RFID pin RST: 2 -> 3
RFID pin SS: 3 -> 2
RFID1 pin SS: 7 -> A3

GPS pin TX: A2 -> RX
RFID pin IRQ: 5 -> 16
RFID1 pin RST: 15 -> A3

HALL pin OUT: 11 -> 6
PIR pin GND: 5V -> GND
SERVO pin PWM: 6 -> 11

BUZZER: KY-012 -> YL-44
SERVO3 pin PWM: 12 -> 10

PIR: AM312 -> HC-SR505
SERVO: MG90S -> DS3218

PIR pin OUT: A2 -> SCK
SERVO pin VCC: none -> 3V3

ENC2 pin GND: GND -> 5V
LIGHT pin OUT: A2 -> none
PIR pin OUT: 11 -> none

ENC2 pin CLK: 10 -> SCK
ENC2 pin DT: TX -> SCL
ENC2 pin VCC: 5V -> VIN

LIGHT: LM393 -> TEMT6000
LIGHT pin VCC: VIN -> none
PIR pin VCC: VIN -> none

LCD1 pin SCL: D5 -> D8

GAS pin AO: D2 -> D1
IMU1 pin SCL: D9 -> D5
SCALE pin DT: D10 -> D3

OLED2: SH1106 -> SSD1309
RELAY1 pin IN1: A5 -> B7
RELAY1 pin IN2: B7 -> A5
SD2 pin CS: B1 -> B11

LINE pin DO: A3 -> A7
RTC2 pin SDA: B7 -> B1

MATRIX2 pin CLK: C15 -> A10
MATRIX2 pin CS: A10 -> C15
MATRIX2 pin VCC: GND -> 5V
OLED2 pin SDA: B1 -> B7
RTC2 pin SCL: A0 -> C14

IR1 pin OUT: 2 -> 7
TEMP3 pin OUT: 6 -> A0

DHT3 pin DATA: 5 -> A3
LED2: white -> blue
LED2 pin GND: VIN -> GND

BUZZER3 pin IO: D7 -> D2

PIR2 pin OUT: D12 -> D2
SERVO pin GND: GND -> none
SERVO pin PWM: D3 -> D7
*****
Exercise prompt: Every line above from the line with "SERVO3 pin PWM: 12 -> 10" to the line with "SD2 pin CS: B1 -> B11" is wanted, ends included; write them out exactly and add no other line.

Expected answer:
SERVO3 pin PWM: 12 -> 10

PIR: AM312 -> HC-SR505
SERVO: MG90S -> DS3218

PIR pin OUT: A2 -> SCK
SERVO pin VCC: none -> 3V3

ENC2 pin GND: GND -> 5V
LIGHT pin OUT: A2 -> none
PIR pin OUT: 11 -> none

ENC2 pin CLK: 10 -> SCK
ENC2 pin DT: TX -> SCL
ENC2 pin VCC: 5V -> VIN

LIGHT: LM393 -> TEMT6000
LIGHT pin VCC: VIN -> none
PIR pin VCC: VIN -> none

LCD1 pin SCL: D5 -> D8

GAS pin AO: D2 -> D1
IMU1 pin SCL: D9 -> D5
SCALE pin DT: D10 -> D3

OLED2: SH1106 -> SSD1309
RELAY1 pin IN1: A5 -> B7
RELAY1 pin IN2: B7 -> A5
SD2 pin CS: B1 -> B11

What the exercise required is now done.